◆ REQUIRED WORK
After locating the line containing "(233, 186) = (741, 86): blue", restate that line and each one after it exactly, through the last line of the material.

◆ EXERCISE DATA
╭──

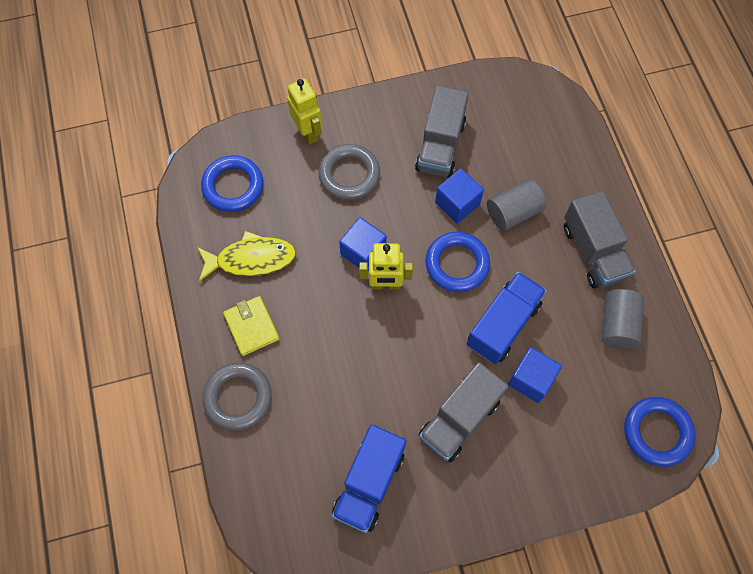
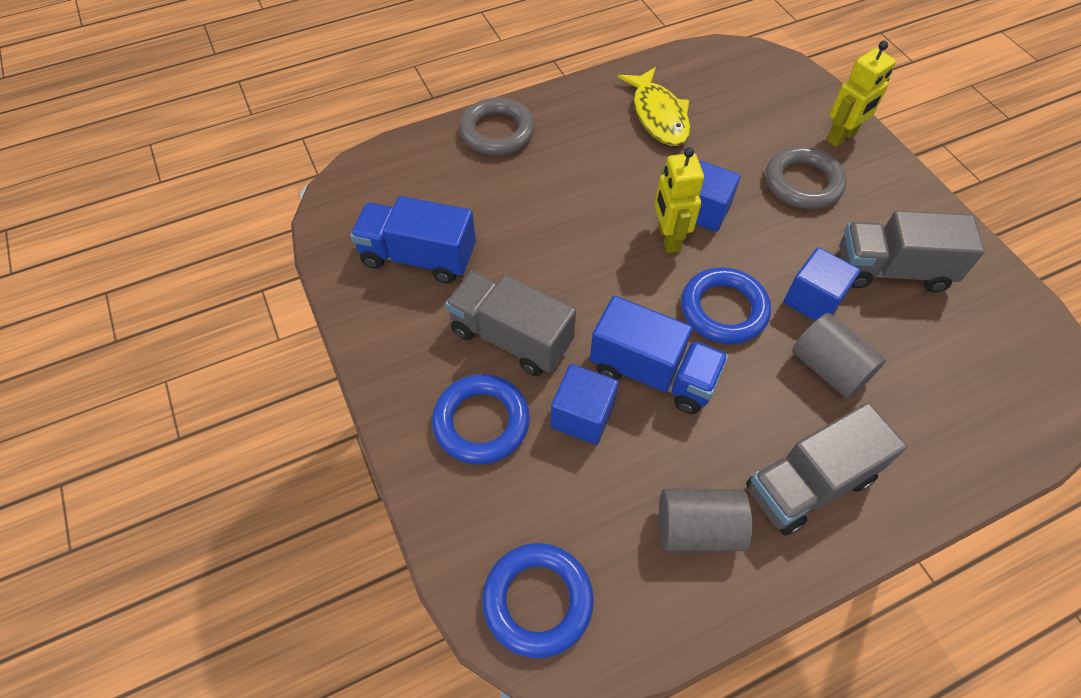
camera: 80 degrees right, 10 degrees down
(233, 186) = (741, 86): blue ring -> blue ring (481, 422)
(251, 327) = (579, 129): yellow wallet -> none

╰──

◆ EXERCISE RESPONSE
(233, 186) = (741, 86): blue ring -> blue ring (481, 422)
(251, 327) = (579, 129): yellow wallet -> none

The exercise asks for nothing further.